→ Stored items from a collection:
----------

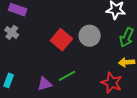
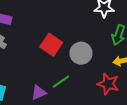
gray circle: (90, 36) -> (81, 53), moved

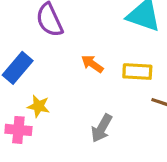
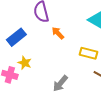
orange arrow: (92, 64) -> (58, 33), moved

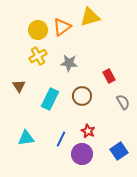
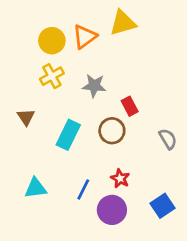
red rectangle: (109, 76) -> (130, 106), moved

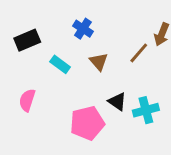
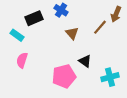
black rectangle: (27, 40) -> (34, 18), moved
cyan rectangle: (60, 64) -> (17, 35), moved
cyan cross: (146, 110) -> (110, 77), moved

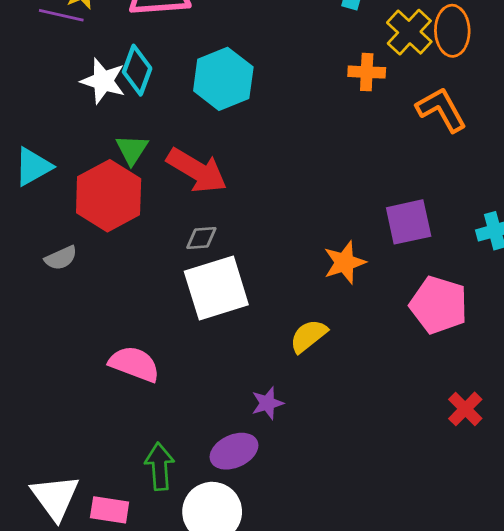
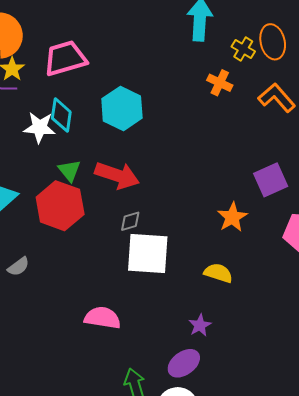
yellow cross: (409, 32) -> (243, 49), size x0.7
orange cross: (367, 72) -> (220, 83), turned 35
gray semicircle: (61, 258) -> (18, 267), moved
white square: (216, 288) -> (148, 254), turned 33
yellow semicircle: (309, 336) -> (218, 273), turned 68

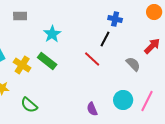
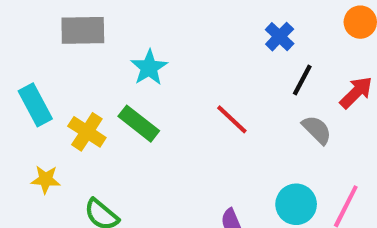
gray rectangle: (20, 16) -> (83, 30), size x1.5
blue cross: (115, 19) -> (280, 37), turned 32
black line: (105, 39) -> (302, 80), moved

----------

→ WHAT THE TASK REQUIRES: Copy out, in full, each line above that has the word "cyan" in it.

→ RESULT OF THE TASK:
cyan rectangle: (60, 64) -> (17, 35), moved
cyan cross: (146, 110) -> (110, 77), moved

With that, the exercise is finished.